### Problem to solve
Could you copy the following rows word for word, from the first to the last?

### Given records
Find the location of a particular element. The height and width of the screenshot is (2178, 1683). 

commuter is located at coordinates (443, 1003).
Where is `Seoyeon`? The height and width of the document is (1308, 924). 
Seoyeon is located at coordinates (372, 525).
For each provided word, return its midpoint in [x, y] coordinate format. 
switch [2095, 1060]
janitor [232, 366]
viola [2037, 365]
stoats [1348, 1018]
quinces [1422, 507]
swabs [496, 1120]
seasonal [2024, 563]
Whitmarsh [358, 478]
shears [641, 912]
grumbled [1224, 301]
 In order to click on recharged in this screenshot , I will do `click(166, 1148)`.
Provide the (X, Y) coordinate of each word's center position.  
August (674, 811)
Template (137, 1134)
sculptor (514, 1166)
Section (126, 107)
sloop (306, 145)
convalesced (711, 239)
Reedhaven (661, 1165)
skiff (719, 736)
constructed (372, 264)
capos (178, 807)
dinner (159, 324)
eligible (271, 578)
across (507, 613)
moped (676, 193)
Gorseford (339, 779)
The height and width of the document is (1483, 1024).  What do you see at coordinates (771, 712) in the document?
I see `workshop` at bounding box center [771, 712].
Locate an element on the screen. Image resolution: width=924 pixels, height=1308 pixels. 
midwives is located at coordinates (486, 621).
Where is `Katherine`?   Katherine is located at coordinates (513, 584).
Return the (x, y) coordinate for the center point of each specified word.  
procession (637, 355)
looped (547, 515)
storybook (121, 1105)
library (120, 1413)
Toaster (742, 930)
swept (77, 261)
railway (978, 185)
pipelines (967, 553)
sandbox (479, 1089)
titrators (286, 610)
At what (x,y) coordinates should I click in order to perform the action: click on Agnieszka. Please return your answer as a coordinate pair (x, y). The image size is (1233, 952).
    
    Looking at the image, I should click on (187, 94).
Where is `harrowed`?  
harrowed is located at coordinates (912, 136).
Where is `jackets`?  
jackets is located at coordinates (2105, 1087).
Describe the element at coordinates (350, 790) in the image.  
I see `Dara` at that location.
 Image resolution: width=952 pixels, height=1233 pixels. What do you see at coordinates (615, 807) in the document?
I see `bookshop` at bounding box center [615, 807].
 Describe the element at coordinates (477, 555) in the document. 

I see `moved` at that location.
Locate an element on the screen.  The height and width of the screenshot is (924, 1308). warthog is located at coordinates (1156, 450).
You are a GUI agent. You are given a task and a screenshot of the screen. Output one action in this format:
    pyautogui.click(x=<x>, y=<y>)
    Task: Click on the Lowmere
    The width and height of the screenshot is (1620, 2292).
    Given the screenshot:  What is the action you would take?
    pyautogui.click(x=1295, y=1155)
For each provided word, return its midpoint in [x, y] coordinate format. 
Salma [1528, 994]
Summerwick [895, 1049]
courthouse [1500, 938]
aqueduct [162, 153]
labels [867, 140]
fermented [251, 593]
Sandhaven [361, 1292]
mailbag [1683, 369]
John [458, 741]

### The reply
Find the location of a particular element. The height and width of the screenshot is (2178, 1683). 

commuter is located at coordinates (443, 1003).
Where is `Seoyeon`? The height and width of the document is (1308, 924). 
Seoyeon is located at coordinates (372, 525).
For each provided word, return its midpoint in [x, y] coordinate format. 
switch [2095, 1060]
janitor [232, 366]
viola [2037, 365]
stoats [1348, 1018]
quinces [1422, 507]
swabs [496, 1120]
seasonal [2024, 563]
Whitmarsh [358, 478]
shears [641, 912]
grumbled [1224, 301]
 In order to click on recharged in this screenshot , I will do `click(166, 1148)`.
Provide the (X, Y) coordinate of each word's center position.  
August (674, 811)
Template (137, 1134)
sculptor (514, 1166)
Section (126, 107)
sloop (306, 145)
convalesced (711, 239)
Reedhaven (661, 1165)
skiff (719, 736)
constructed (372, 264)
capos (178, 807)
dinner (159, 324)
eligible (271, 578)
across (507, 613)
moped (676, 193)
Gorseford (339, 779)
The height and width of the document is (1483, 1024).  What do you see at coordinates (771, 712) in the document?
I see `workshop` at bounding box center [771, 712].
Locate an element on the screen. Image resolution: width=924 pixels, height=1308 pixels. 
midwives is located at coordinates (486, 621).
Where is `Katherine`?   Katherine is located at coordinates (513, 584).
Return the (x, y) coordinate for the center point of each specified word.  
procession (637, 355)
looped (547, 515)
storybook (121, 1105)
library (120, 1413)
Toaster (742, 930)
swept (77, 261)
railway (978, 185)
pipelines (967, 553)
sandbox (479, 1089)
titrators (286, 610)
At what (x,y) coordinates should I click in order to perform the action: click on Agnieszka. Please return your answer as a coordinate pair (x, y). The image size is (1233, 952).
    
    Looking at the image, I should click on (187, 94).
Where is `harrowed`?  
harrowed is located at coordinates (912, 136).
Where is `jackets`?  
jackets is located at coordinates (2105, 1087).
Describe the element at coordinates (350, 790) in the image.  
I see `Dara` at that location.
 Image resolution: width=952 pixels, height=1233 pixels. What do you see at coordinates (615, 807) in the document?
I see `bookshop` at bounding box center [615, 807].
 Describe the element at coordinates (477, 555) in the document. 

I see `moved` at that location.
Locate an element on the screen.  The height and width of the screenshot is (924, 1308). warthog is located at coordinates (1156, 450).
You are a GUI agent. You are given a task and a screenshot of the screen. Output one action in this format:
    pyautogui.click(x=<x>, y=<y>)
    Task: Click on the Lowmere
    The width and height of the screenshot is (1620, 2292).
    Given the screenshot:  What is the action you would take?
    pyautogui.click(x=1295, y=1155)
For each provided word, return its midpoint in [x, y] coordinate format. 
Salma [1528, 994]
Summerwick [895, 1049]
courthouse [1500, 938]
aqueduct [162, 153]
labels [867, 140]
fermented [251, 593]
Sandhaven [361, 1292]
mailbag [1683, 369]
John [458, 741]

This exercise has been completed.